**Records to use**.
○ ○ ○ ○ ○

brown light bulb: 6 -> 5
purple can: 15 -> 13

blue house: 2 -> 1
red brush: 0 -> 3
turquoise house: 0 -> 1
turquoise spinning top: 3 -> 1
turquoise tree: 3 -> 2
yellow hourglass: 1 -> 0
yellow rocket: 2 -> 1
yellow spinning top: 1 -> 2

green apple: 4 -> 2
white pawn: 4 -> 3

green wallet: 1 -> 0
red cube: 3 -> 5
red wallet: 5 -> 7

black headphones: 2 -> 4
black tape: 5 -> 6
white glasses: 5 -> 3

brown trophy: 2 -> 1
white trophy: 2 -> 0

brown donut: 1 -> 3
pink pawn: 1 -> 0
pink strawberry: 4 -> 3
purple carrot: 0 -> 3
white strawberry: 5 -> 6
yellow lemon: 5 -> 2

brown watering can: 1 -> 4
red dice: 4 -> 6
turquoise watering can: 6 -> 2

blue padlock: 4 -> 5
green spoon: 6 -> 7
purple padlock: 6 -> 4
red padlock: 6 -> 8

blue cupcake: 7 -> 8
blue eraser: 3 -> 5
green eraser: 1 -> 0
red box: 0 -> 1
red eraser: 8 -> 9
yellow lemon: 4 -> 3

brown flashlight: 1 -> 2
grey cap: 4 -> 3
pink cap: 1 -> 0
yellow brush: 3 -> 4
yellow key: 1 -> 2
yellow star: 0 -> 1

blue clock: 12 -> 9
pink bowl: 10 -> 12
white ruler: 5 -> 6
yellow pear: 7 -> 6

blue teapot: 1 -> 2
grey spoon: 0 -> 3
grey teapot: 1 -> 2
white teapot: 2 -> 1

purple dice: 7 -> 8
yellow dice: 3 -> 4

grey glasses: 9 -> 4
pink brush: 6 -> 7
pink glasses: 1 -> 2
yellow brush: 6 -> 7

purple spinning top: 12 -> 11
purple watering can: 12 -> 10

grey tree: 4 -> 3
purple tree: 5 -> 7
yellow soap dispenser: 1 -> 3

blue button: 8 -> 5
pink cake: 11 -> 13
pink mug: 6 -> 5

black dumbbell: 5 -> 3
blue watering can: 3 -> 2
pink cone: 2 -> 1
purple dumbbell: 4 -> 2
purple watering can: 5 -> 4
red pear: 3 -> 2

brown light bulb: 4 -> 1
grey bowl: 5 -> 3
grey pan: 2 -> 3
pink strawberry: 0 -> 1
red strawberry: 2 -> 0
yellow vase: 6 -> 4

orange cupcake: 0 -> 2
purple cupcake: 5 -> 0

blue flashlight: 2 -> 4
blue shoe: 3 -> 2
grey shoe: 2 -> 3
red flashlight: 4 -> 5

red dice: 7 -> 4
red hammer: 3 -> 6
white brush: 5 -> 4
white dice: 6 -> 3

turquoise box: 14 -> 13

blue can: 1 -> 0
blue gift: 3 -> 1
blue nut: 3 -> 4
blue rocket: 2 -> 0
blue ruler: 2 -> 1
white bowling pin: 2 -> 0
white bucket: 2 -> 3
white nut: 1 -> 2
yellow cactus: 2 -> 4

○ ○ ○ ○ ○

**Task description**. Set down no line except those from the one with "white bowling pin: 2 -> 0" to the last line of the data, inclusive, each exactly as written.

**Response**.
white bowling pin: 2 -> 0
white bucket: 2 -> 3
white nut: 1 -> 2
yellow cactus: 2 -> 4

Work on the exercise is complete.